Supplied information -

◆ ◆ ◆

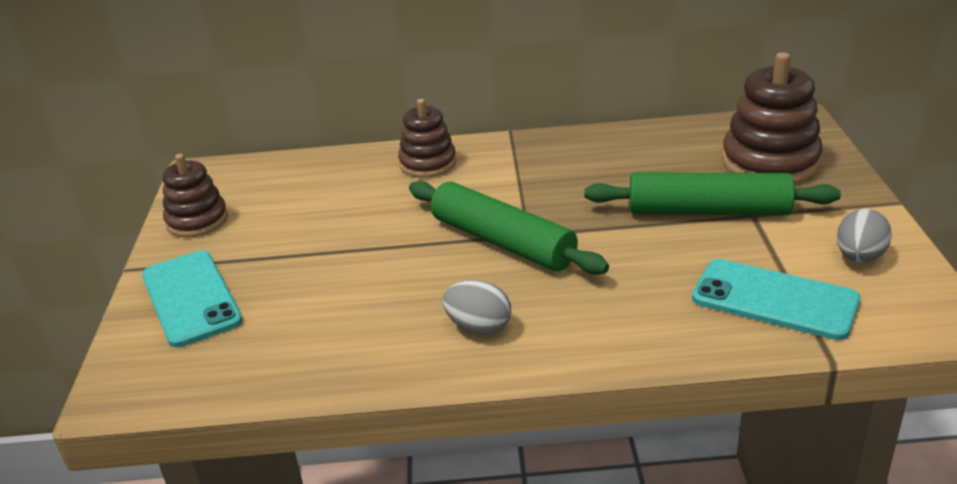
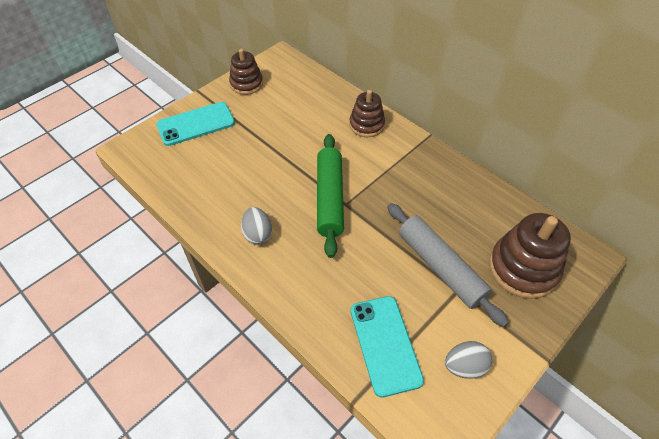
camera: 45 degrees right, 20 degrees up
(190, 298) = (196, 124): turquoise phone -> turquoise phone turned 45 degrees clockwise
(708, 211) = (440, 267): green rolling pin -> grey rolling pin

◆ ◆ ◆

Your goal -
Word for word, return the material above, but drop the pictures.

Reply -
camera: 45 degrees right, 20 degrees up
(190, 298) = (196, 124): turquoise phone -> turquoise phone turned 45 degrees clockwise
(708, 211) = (440, 267): green rolling pin -> grey rolling pin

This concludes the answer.